"""

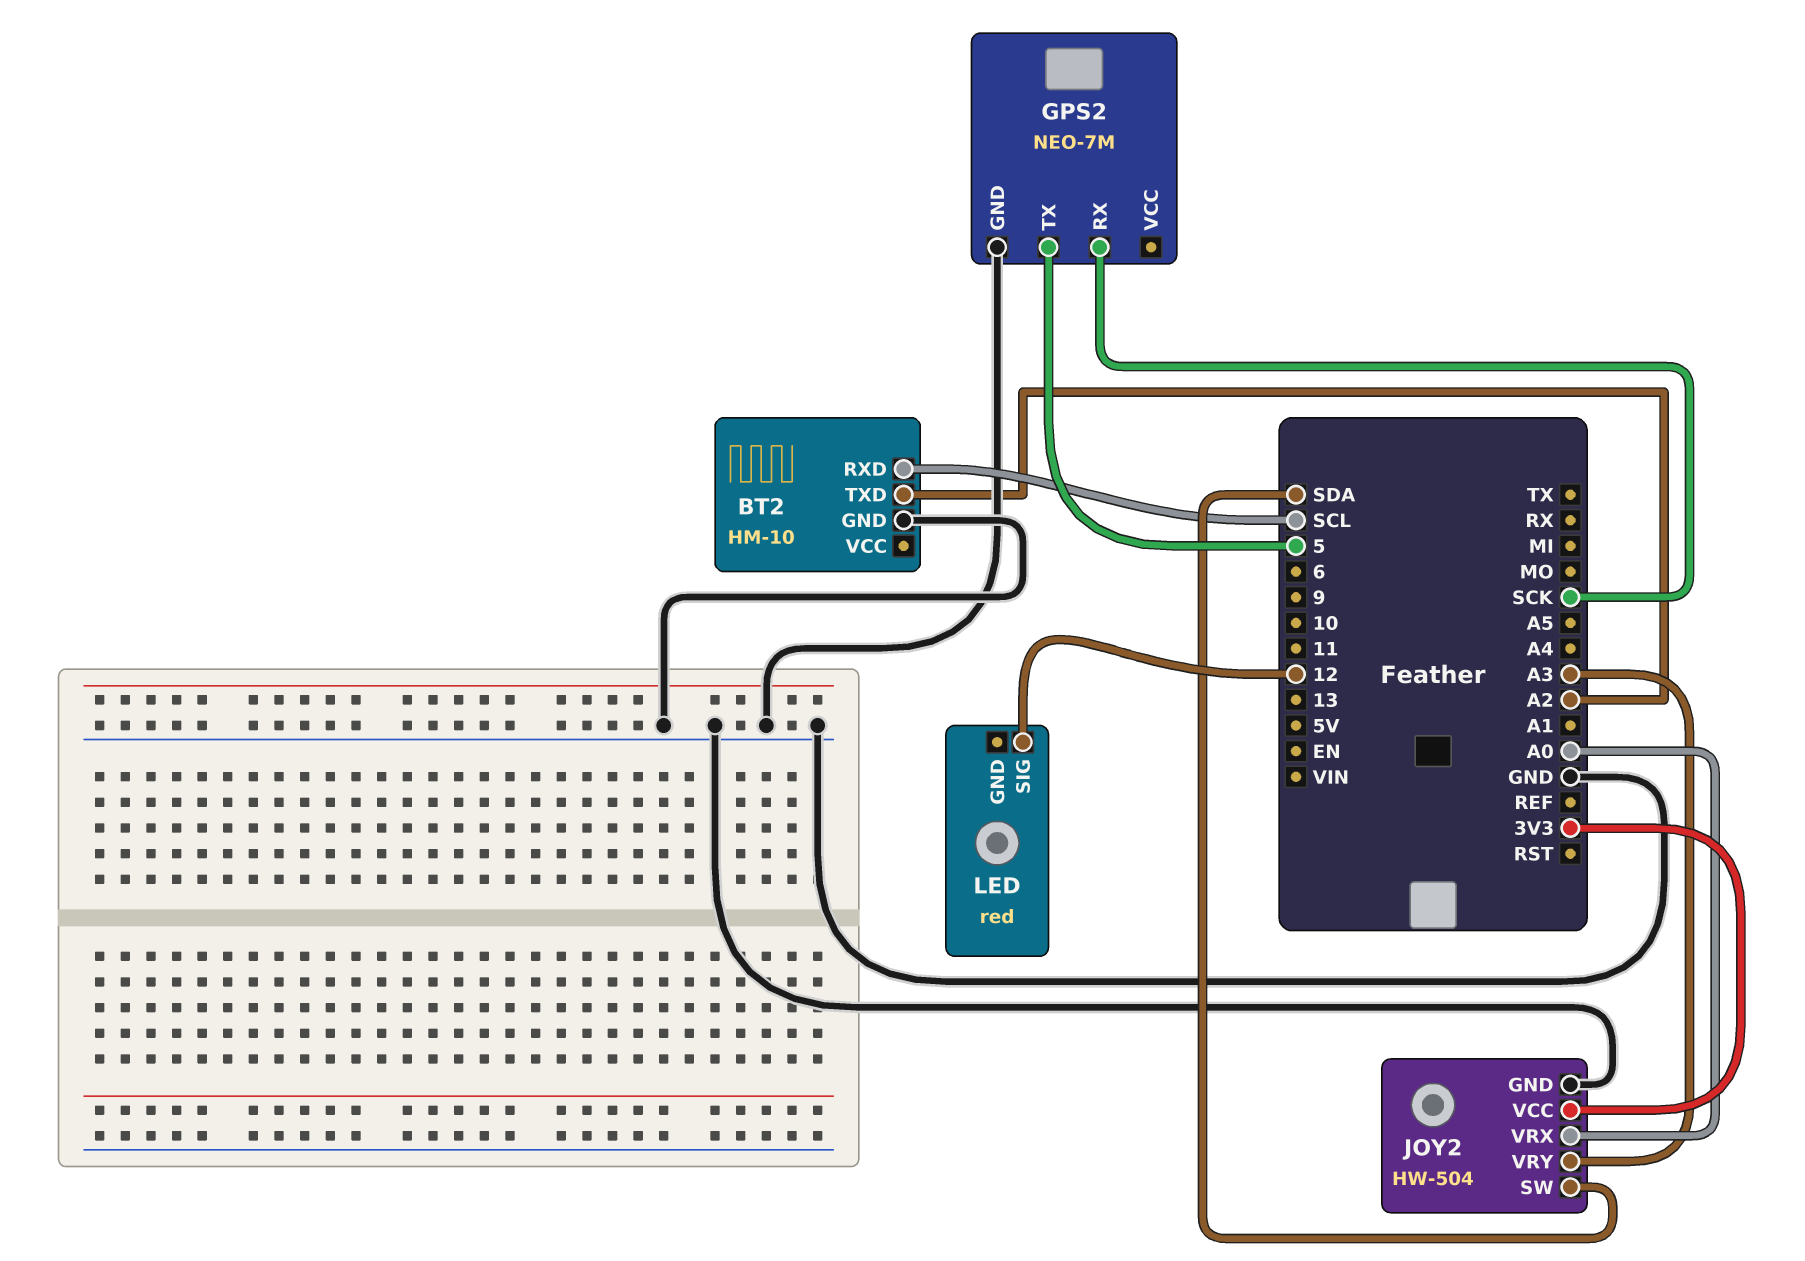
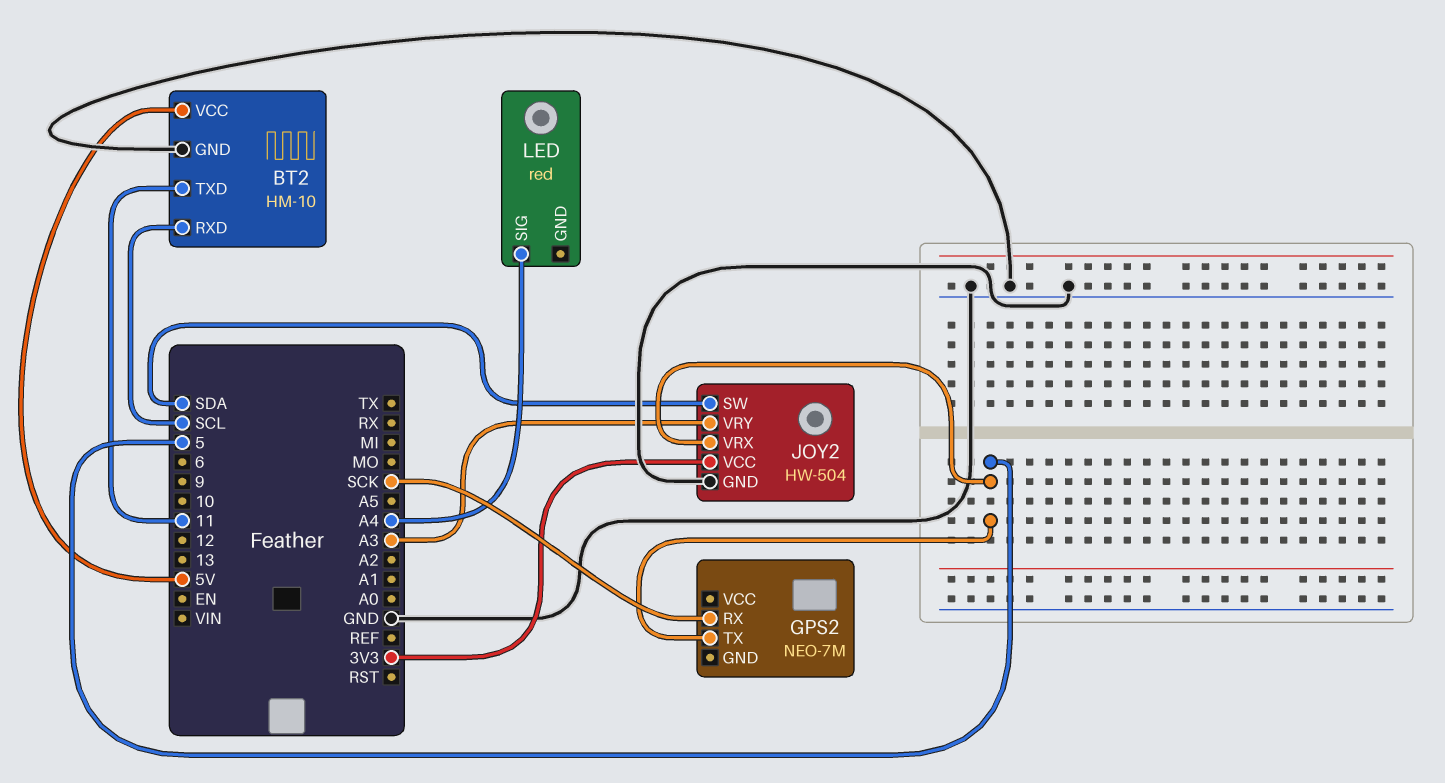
BT2 pin TXD: A2 -> 11
BT2 pin VCC: none -> 5V
GPS2 pin GND: GND -> none
JOY2 pin VRX: A0 -> 5
LED pin SIG: 12 -> A4

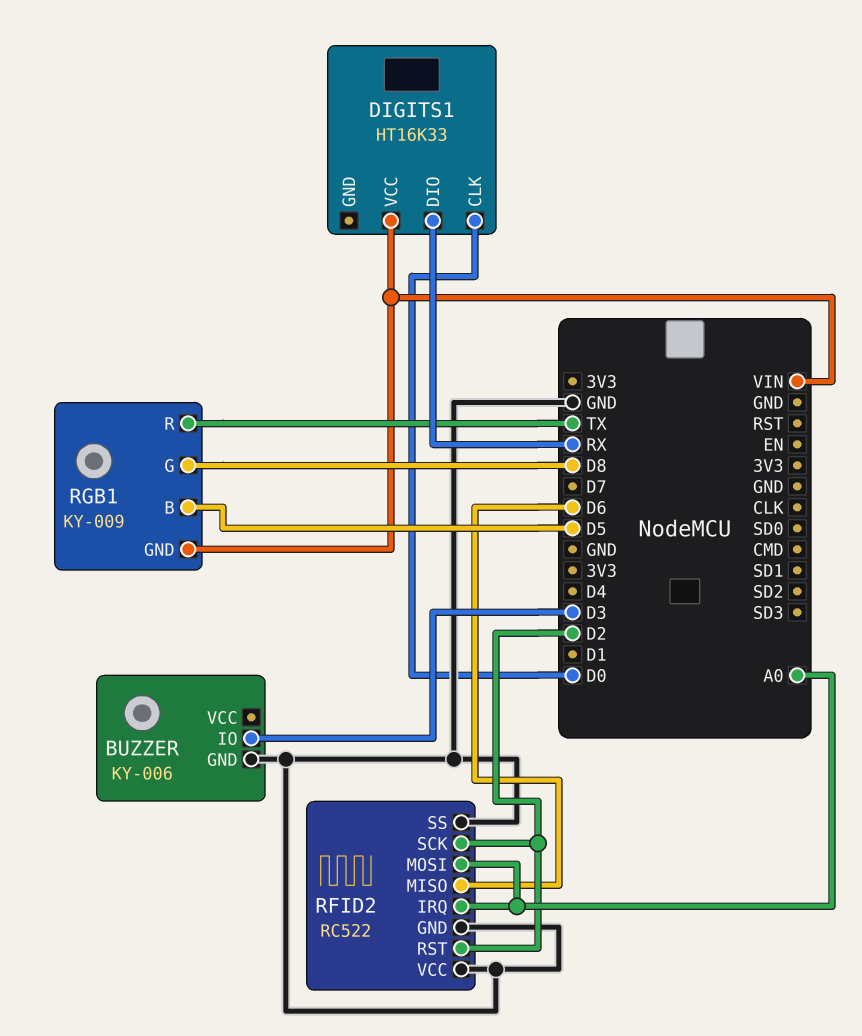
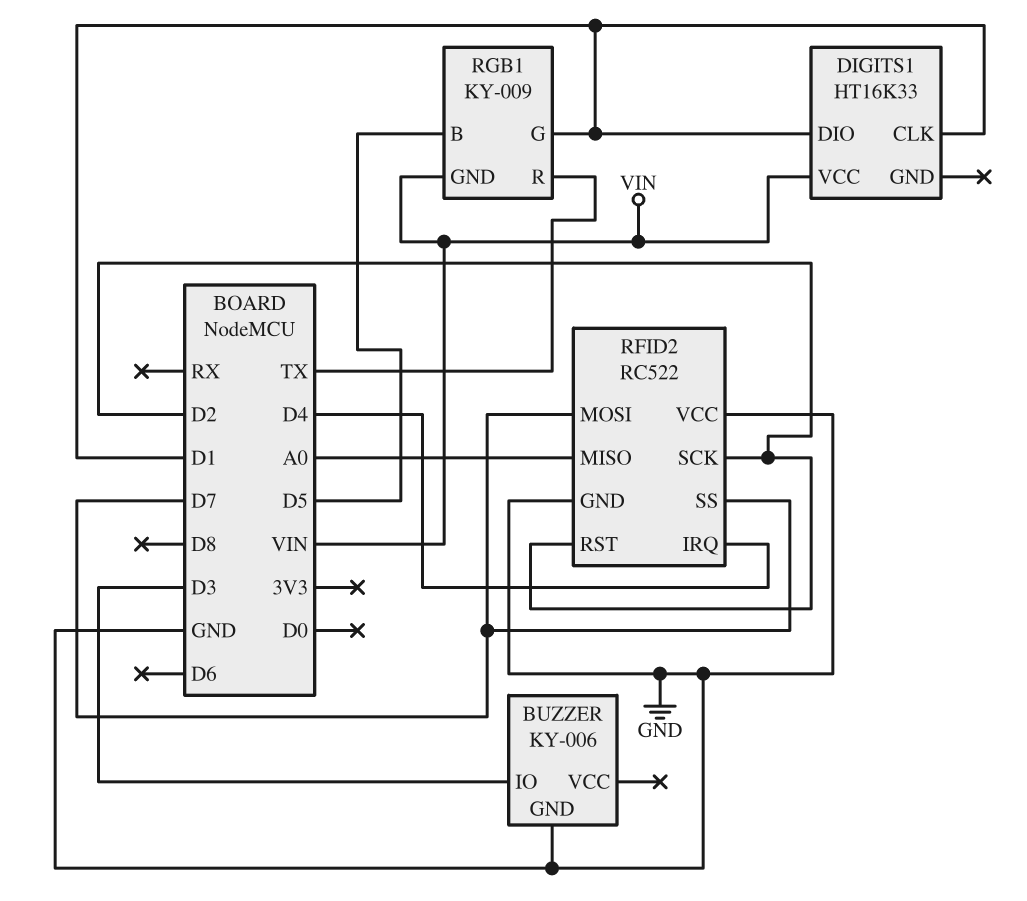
DIGITS1 pin CLK: D0 -> D1
DIGITS1 pin DIO: RX -> D1
RFID2 pin IRQ: A0 -> D4
RFID2 pin MISO: D6 -> A0
RFID2 pin MOSI: A0 -> D7
RFID2 pin SS: GND -> D7
RGB1 pin G: D8 -> D1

"""

→ **Assignment**
Nothing but the lines from the one containing "RFID2 pin MISO: D6 -> A0" through the end of the material should appear; please return them exactly.

→ **Answer for this exercise**
RFID2 pin MISO: D6 -> A0
RFID2 pin MOSI: A0 -> D7
RFID2 pin SS: GND -> D7
RGB1 pin G: D8 -> D1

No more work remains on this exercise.